**Material to process**

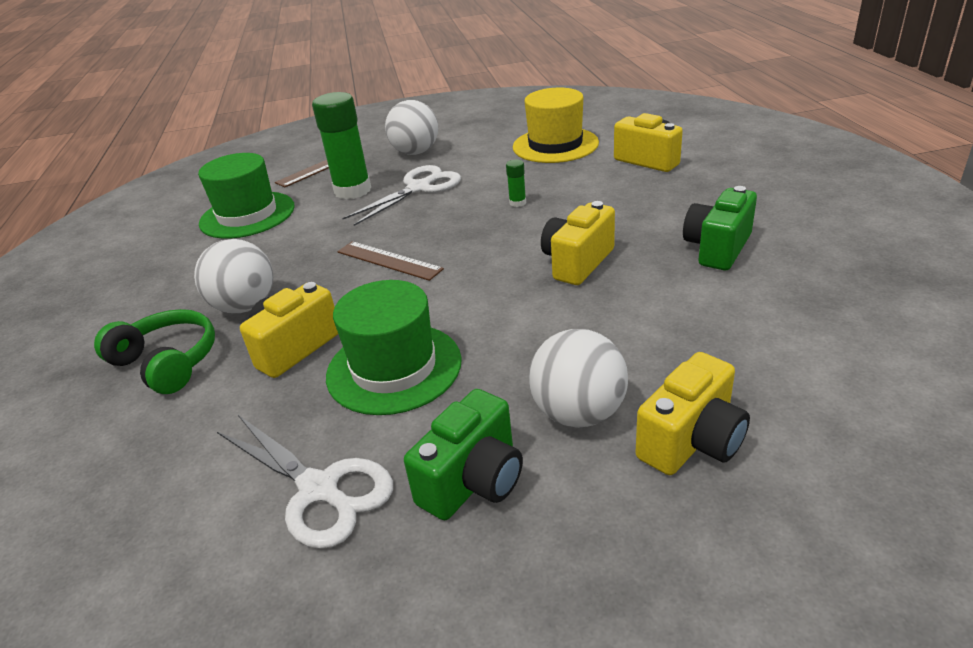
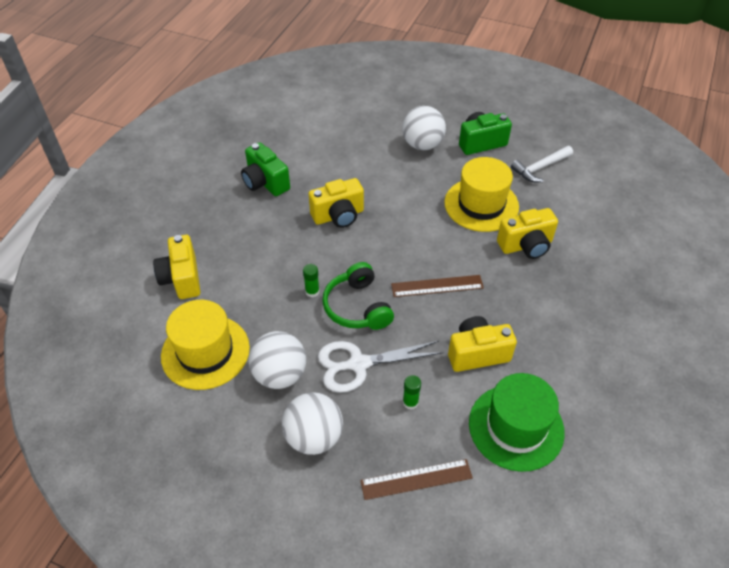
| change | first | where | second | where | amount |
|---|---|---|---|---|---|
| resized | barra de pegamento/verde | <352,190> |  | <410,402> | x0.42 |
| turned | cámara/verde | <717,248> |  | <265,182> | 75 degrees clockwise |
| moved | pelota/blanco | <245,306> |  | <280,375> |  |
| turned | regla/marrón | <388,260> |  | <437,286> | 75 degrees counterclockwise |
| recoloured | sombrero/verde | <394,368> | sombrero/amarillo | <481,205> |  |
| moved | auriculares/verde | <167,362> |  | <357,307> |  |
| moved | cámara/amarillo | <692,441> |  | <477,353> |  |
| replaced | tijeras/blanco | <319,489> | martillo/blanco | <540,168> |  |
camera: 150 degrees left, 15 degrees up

**Brief**
Search the entries for the word "verde" and gather every line where it appears.

**Written response**
| resized | barra de pegamento/verde | <352,190> |  | <410,402> | x0.42 |
| turned | cámara/verde | <717,248> |  | <265,182> | 75 degrees clockwise |
| recoloured | sombrero/verde | <394,368> | sombrero/amarillo | <481,205> |  |
| moved | auriculares/verde | <167,362> |  | <357,307> |  |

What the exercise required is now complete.